- WORK INSTRUCTION -
Reproduce every line in the material below that holds "COIL".

(DATASET Opens)

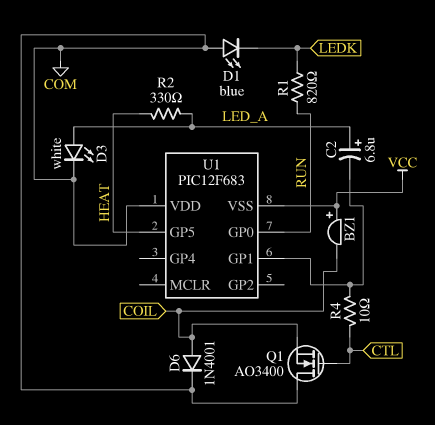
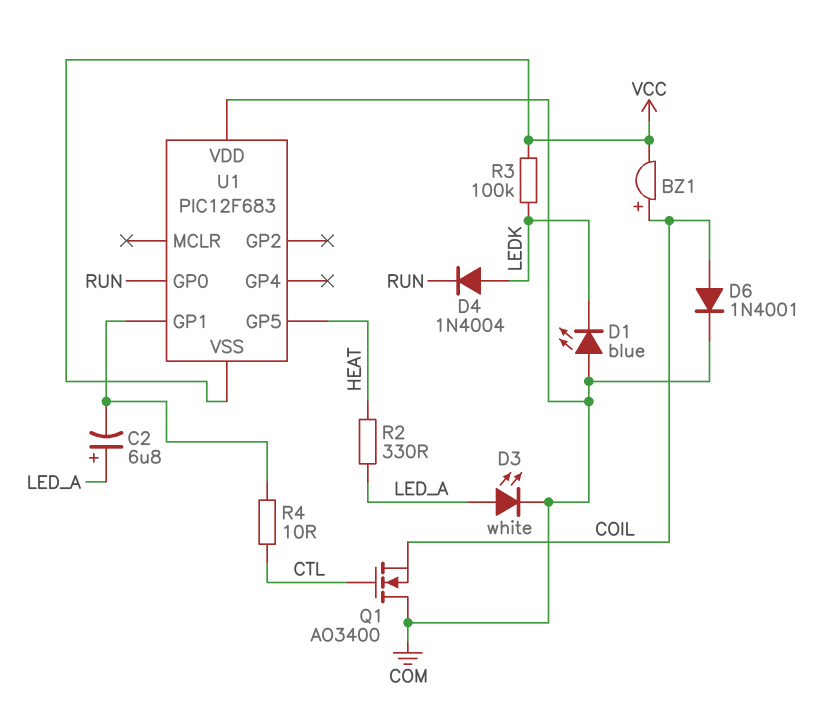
BZ1: buzzer (plus VCC, minus COIL) -> buzzer (plus COIL, minus VCC)
D4: none -> diode 1N4004 (A LEDK, K RUN)
R1: 820 (LEDK, RUN) -> none
R3: none -> 100k (LEDK, VCC)

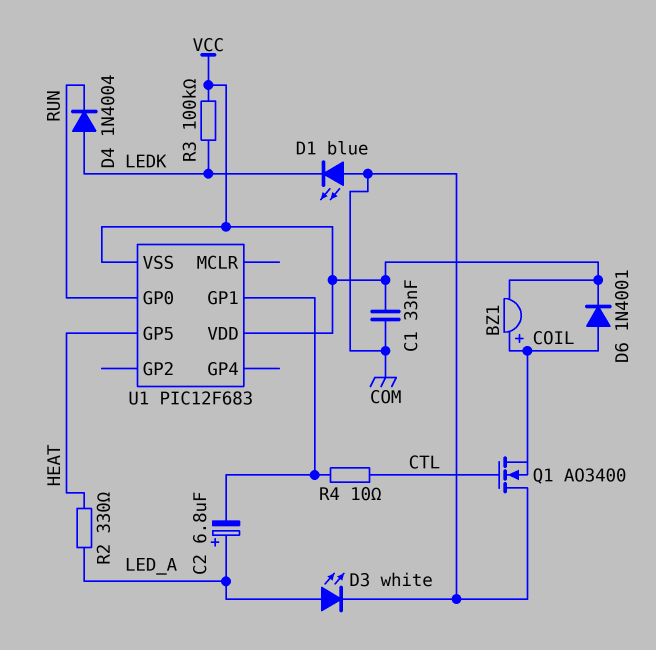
C1: none -> 33nF (COM, VCC)
D6: diode 1N4001 (A COIL, K COM) -> diode 1N4001 (A COIL, K VCC)
U1 pin VDD: COM -> VCC

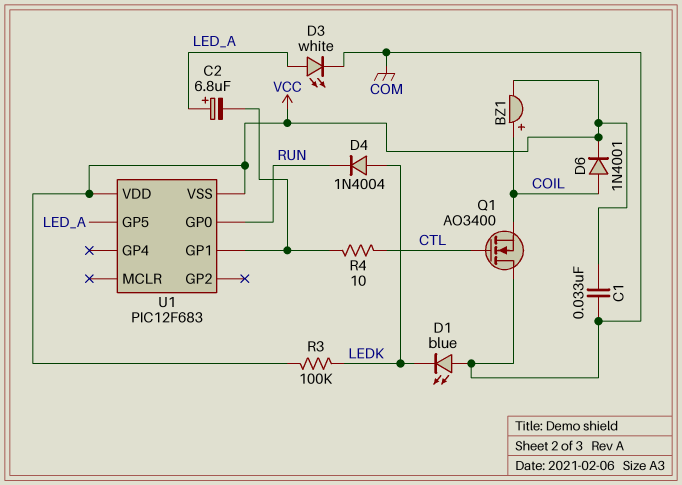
R2: 330 (HEAT, LED_A) -> none
U1 pin GP5: HEAT -> LED_A

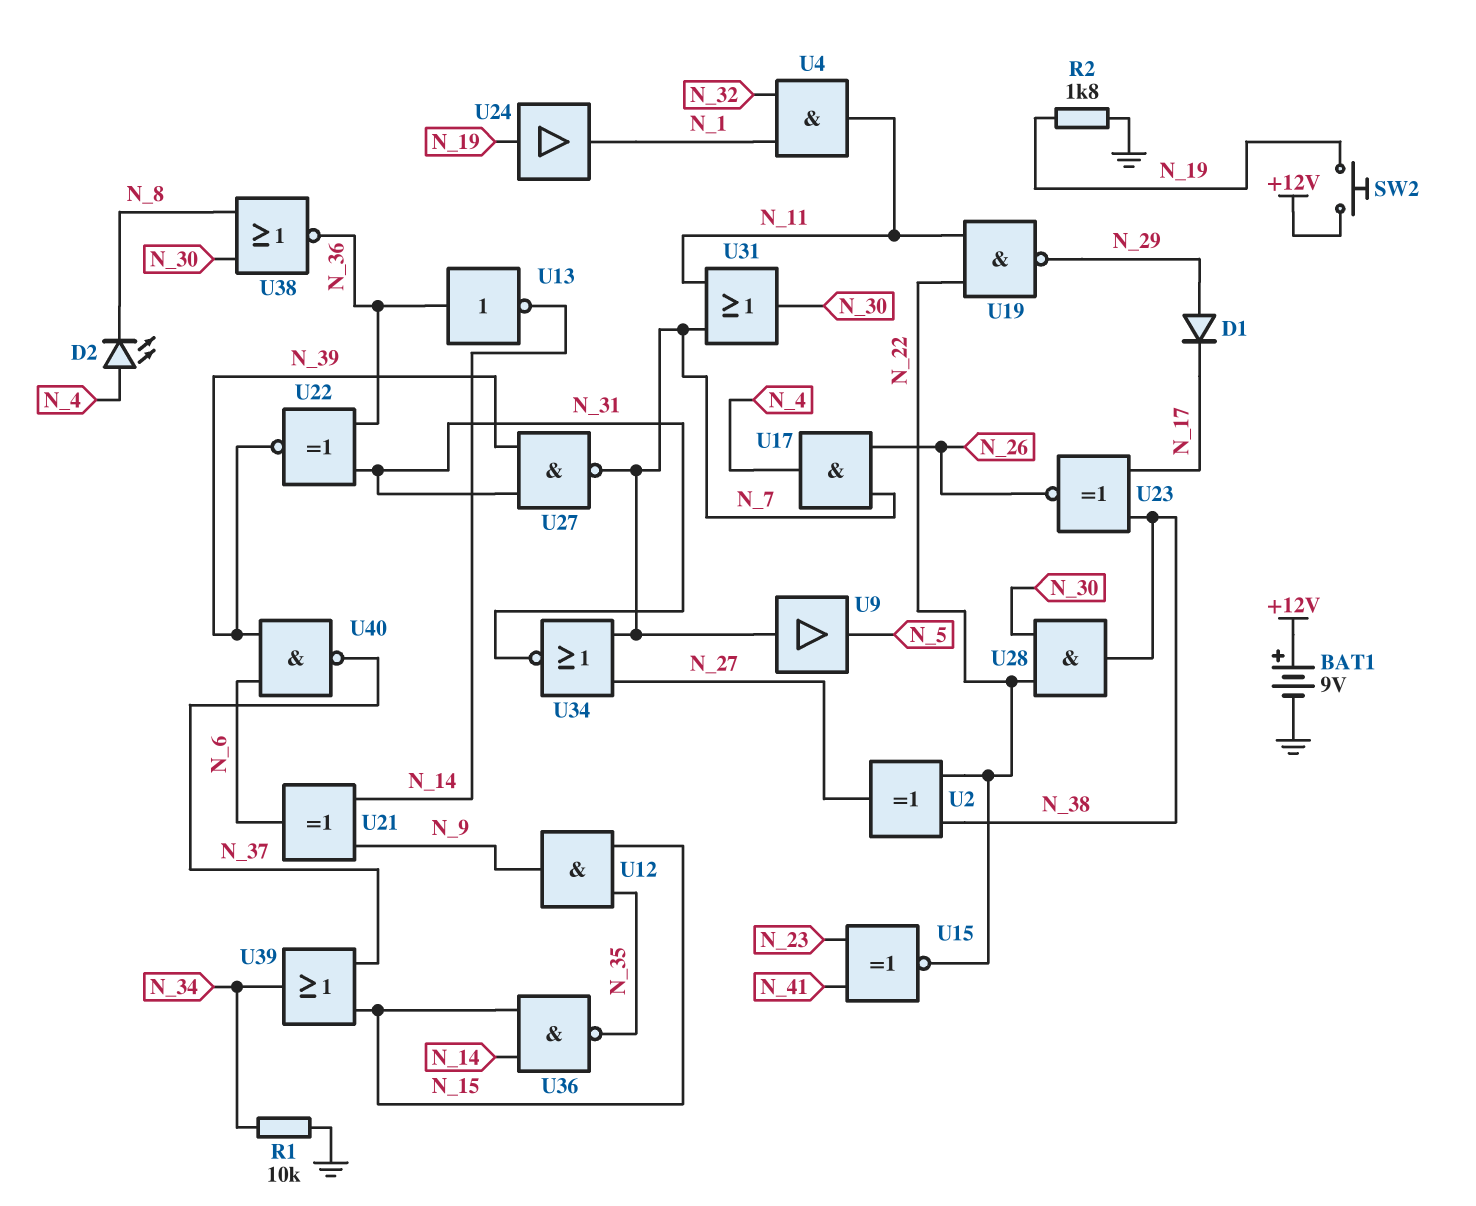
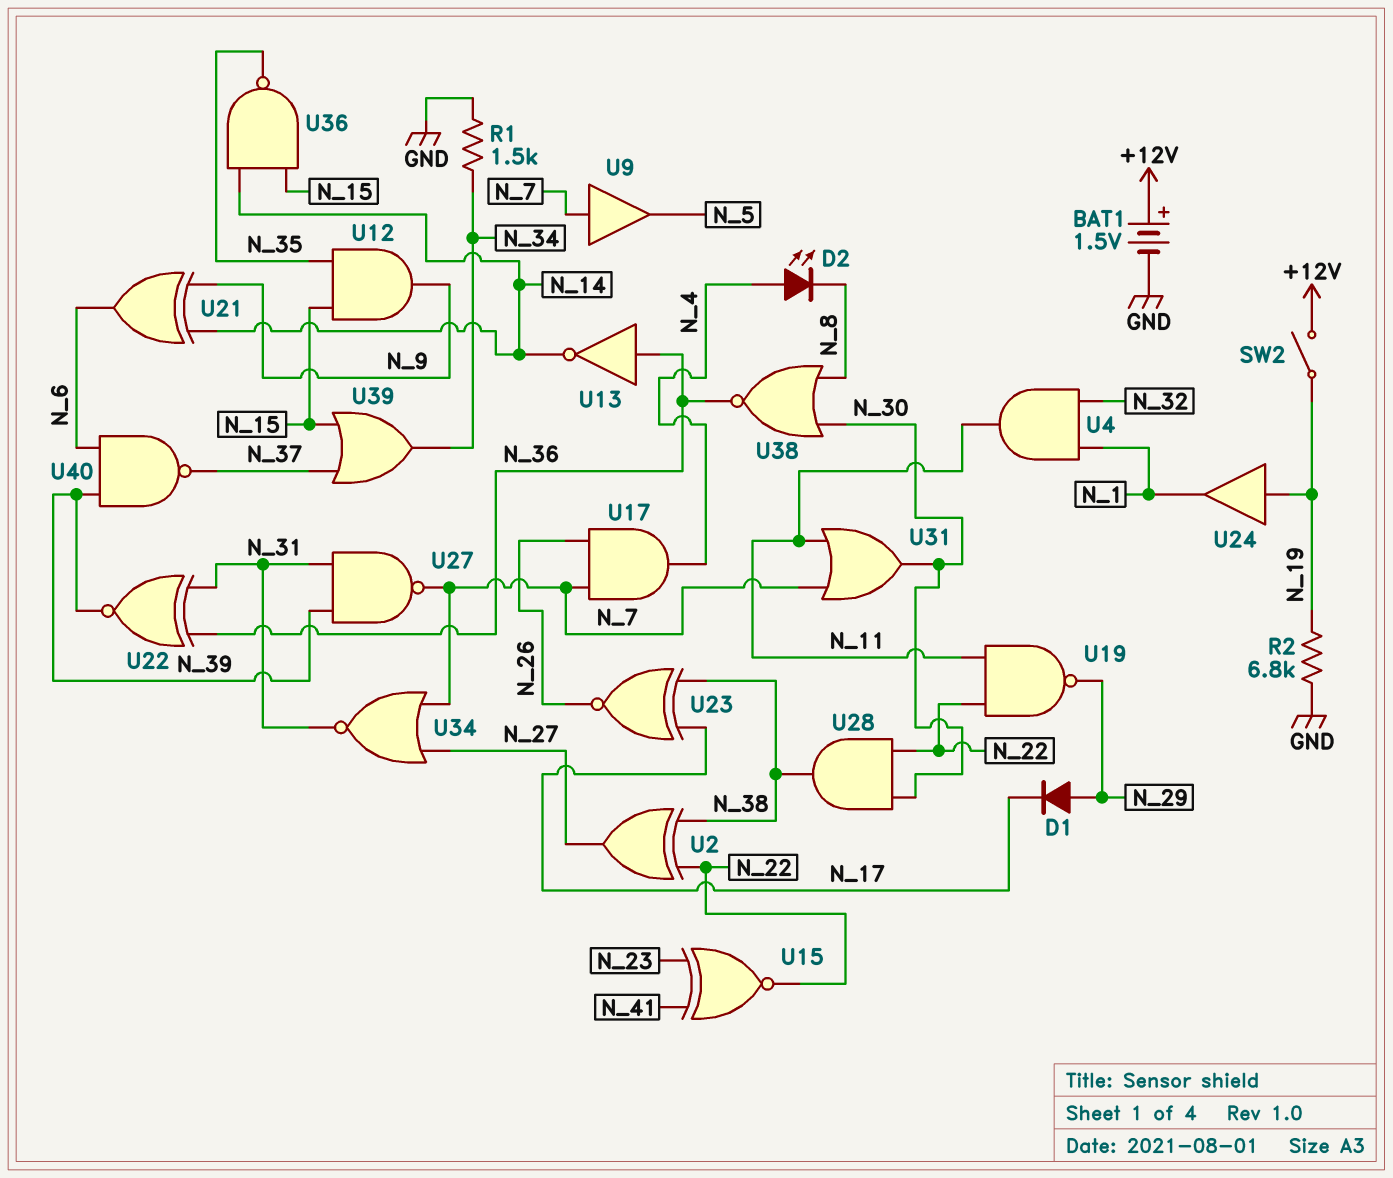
BAT1: 9V (plus +12V, minus GND) -> 1.5V (plus +12V, minus GND)
R1: 10k (GND, N_34) -> 1.5k (GND, N_34)
R2: 1.8k (GND, N_19) -> 6.8k (GND, N_19)
SW2: button (+12V, N_19) -> switch (+12V, N_19)

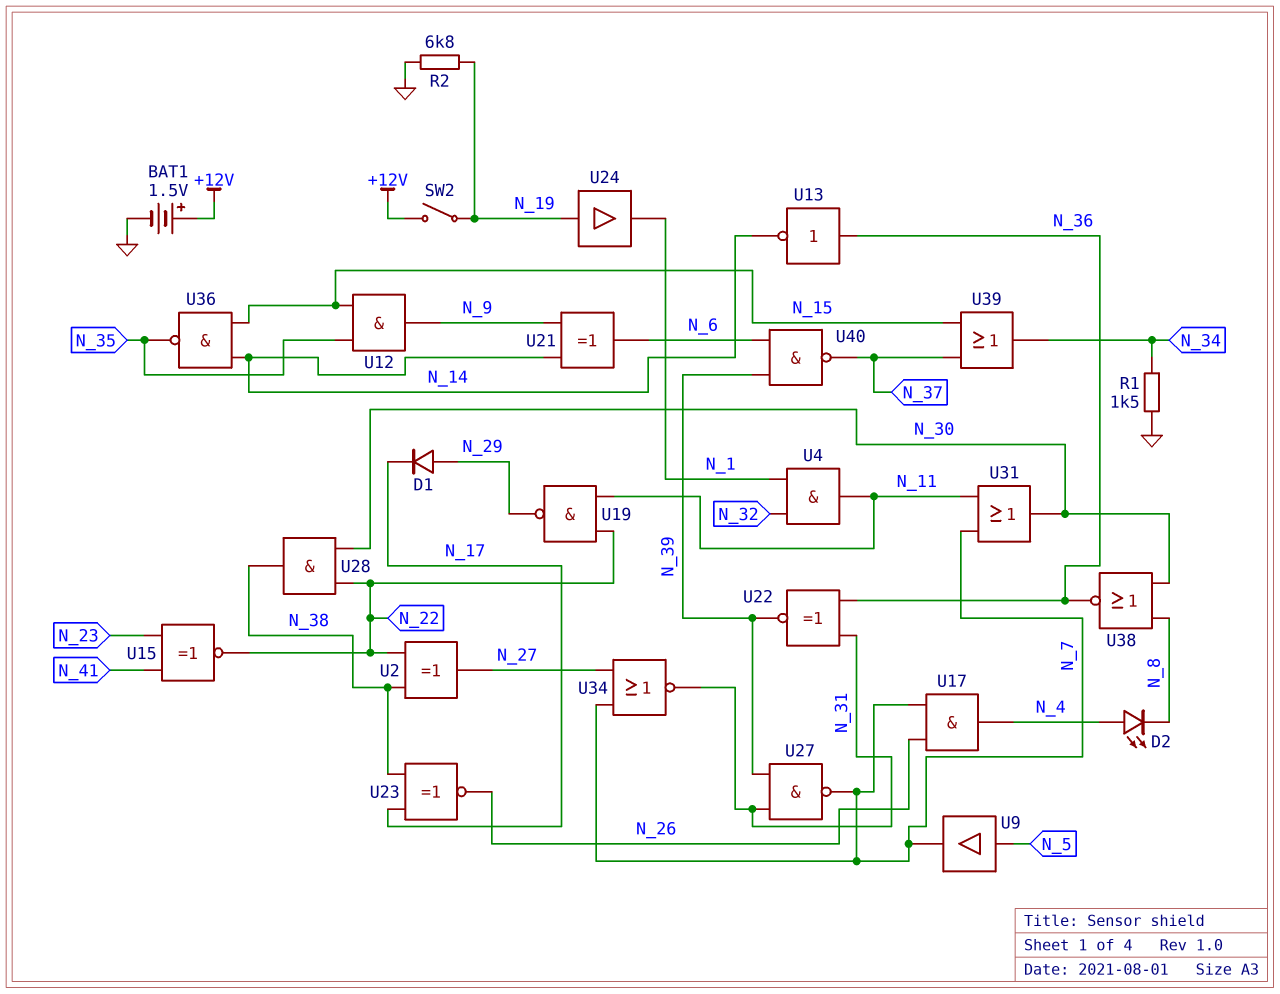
U9: buffer (in N_7, out N_5) -> buffer (in N_5, out N_7)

(DATASET Closes)

- SOLVED EXERCISE -
BZ1: buzzer (plus VCC, minus COIL) -> buzzer (plus COIL, minus VCC)
D6: diode 1N4001 (A COIL, K COM) -> diode 1N4001 (A COIL, K VCC)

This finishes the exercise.